"""

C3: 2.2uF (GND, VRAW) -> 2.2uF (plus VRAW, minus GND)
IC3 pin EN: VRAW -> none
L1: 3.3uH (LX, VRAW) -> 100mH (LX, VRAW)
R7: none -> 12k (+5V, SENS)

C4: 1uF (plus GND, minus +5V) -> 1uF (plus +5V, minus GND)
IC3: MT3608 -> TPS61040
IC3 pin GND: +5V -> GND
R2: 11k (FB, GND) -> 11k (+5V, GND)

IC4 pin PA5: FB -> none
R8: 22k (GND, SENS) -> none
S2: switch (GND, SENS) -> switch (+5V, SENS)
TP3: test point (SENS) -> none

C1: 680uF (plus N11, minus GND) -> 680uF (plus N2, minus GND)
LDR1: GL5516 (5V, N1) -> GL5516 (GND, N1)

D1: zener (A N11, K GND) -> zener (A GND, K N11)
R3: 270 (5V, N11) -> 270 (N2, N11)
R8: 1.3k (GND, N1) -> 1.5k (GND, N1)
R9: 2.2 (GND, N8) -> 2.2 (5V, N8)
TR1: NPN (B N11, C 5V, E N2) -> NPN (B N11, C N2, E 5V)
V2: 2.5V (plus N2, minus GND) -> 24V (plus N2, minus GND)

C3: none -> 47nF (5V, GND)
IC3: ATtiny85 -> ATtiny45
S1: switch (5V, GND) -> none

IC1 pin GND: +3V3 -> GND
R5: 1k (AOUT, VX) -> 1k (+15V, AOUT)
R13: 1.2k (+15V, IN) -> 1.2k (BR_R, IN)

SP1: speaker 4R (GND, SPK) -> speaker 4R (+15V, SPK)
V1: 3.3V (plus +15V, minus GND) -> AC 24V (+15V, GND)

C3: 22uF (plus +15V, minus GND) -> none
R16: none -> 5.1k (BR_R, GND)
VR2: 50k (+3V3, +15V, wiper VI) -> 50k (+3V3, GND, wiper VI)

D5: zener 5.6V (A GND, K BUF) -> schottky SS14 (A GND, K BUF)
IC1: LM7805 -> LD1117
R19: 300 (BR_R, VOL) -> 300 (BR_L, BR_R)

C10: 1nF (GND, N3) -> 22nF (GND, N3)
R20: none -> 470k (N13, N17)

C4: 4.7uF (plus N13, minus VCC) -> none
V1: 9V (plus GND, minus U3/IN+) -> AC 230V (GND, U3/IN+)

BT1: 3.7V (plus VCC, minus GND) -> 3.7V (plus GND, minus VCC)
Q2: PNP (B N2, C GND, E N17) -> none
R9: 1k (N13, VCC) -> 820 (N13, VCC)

"""

*TRY IT*
Write out each entry above exactly as it is written.

*YOUR RESPONSE*
C3: 2.2uF (GND, VRAW) -> 2.2uF (plus VRAW, minus GND)
IC3 pin EN: VRAW -> none
L1: 3.3uH (LX, VRAW) -> 100mH (LX, VRAW)
R7: none -> 12k (+5V, SENS)

C4: 1uF (plus GND, minus +5V) -> 1uF (plus +5V, minus GND)
IC3: MT3608 -> TPS61040
IC3 pin GND: +5V -> GND
R2: 11k (FB, GND) -> 11k (+5V, GND)

IC4 pin PA5: FB -> none
R8: 22k (GND, SENS) -> none
S2: switch (GND, SENS) -> switch (+5V, SENS)
TP3: test point (SENS) -> none

C1: 680uF (plus N11, minus GND) -> 680uF (plus N2, minus GND)
LDR1: GL5516 (5V, N1) -> GL5516 (GND, N1)

D1: zener (A N11, K GND) -> zener (A GND, K N11)
R3: 270 (5V, N11) -> 270 (N2, N11)
R8: 1.3k (GND, N1) -> 1.5k (GND, N1)
R9: 2.2 (GND, N8) -> 2.2 (5V, N8)
TR1: NPN (B N11, C 5V, E N2) -> NPN (B N11, C N2, E 5V)
V2: 2.5V (plus N2, minus GND) -> 24V (plus N2, minus GND)

C3: none -> 47nF (5V, GND)
IC3: ATtiny85 -> ATtiny45
S1: switch (5V, GND) -> none

IC1 pin GND: +3V3 -> GND
R5: 1k (AOUT, VX) -> 1k (+15V, AOUT)
R13: 1.2k (+15V, IN) -> 1.2k (BR_R, IN)

SP1: speaker 4R (GND, SPK) -> speaker 4R (+15V, SPK)
V1: 3.3V (plus +15V, minus GND) -> AC 24V (+15V, GND)

C3: 22uF (plus +15V, minus GND) -> none
R16: none -> 5.1k (BR_R, GND)
VR2: 50k (+3V3, +15V, wiper VI) -> 50k (+3V3, GND, wiper VI)

D5: zener 5.6V (A GND, K BUF) -> schottky SS14 (A GND, K BUF)
IC1: LM7805 -> LD1117
R19: 300 (BR_R, VOL) -> 300 (BR_L, BR_R)

C10: 1nF (GND, N3) -> 22nF (GND, N3)
R20: none -> 470k (N13, N17)

C4: 4.7uF (plus N13, minus VCC) -> none
V1: 9V (plus GND, minus U3/IN+) -> AC 230V (GND, U3/IN+)

BT1: 3.7V (plus VCC, minus GND) -> 3.7V (plus GND, minus VCC)
Q2: PNP (B N2, C GND, E N17) -> none
R9: 1k (N13, VCC) -> 820 (N13, VCC)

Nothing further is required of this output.